Task directions. Every line of the material is to be transcribed verbatim, with images omitted.

-------- Collected material

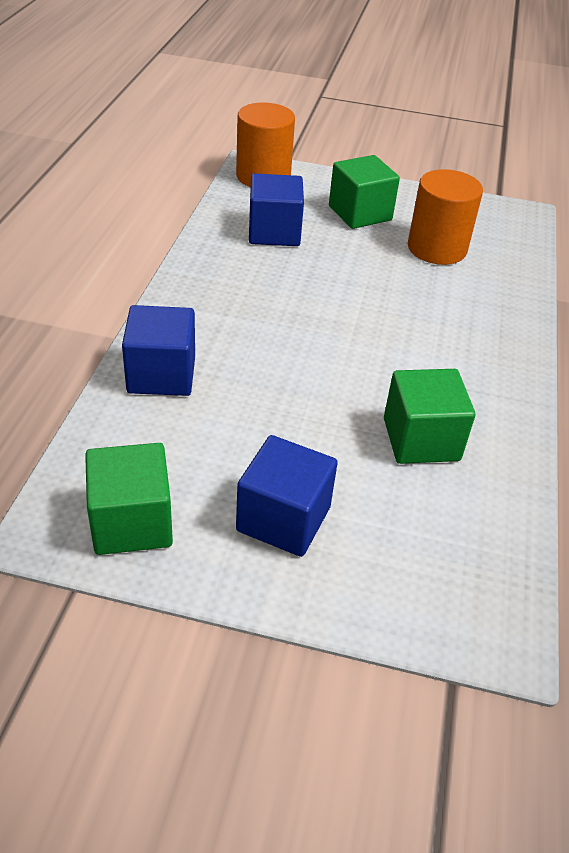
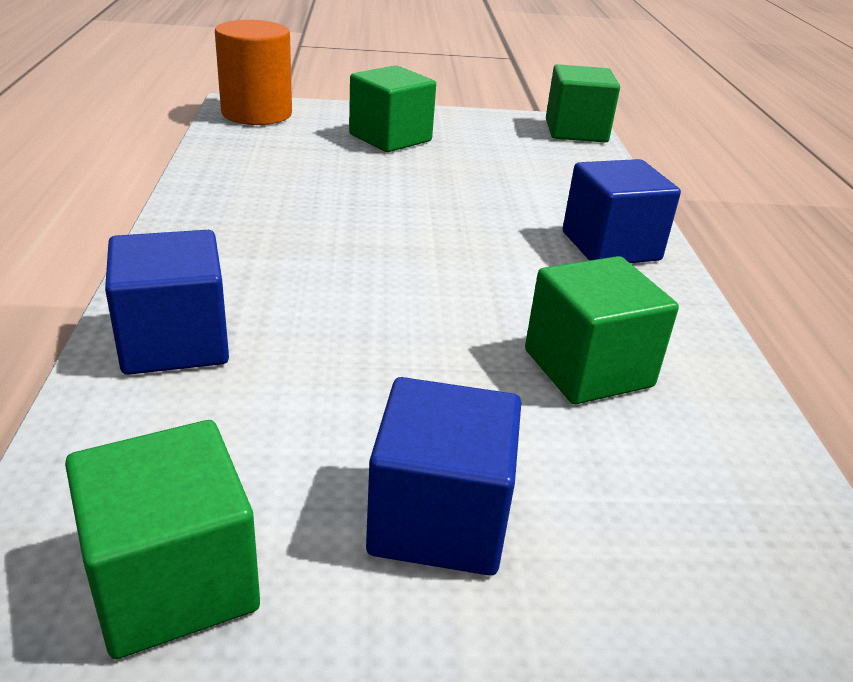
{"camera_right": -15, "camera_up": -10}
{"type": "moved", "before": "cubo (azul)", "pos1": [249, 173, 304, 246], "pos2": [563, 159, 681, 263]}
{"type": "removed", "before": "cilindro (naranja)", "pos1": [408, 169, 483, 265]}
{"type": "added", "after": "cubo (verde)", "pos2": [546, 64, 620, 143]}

----------------

Written solution.
{"camera_right": -15, "camera_up": -10}
{"type": "moved", "before": "cubo (azul)", "pos1": [249, 173, 304, 246], "pos2": [563, 159, 681, 263]}
{"type": "removed", "before": "cilindro (naranja)", "pos1": [408, 169, 483, 265]}
{"type": "added", "after": "cubo (verde)", "pos2": [546, 64, 620, 143]}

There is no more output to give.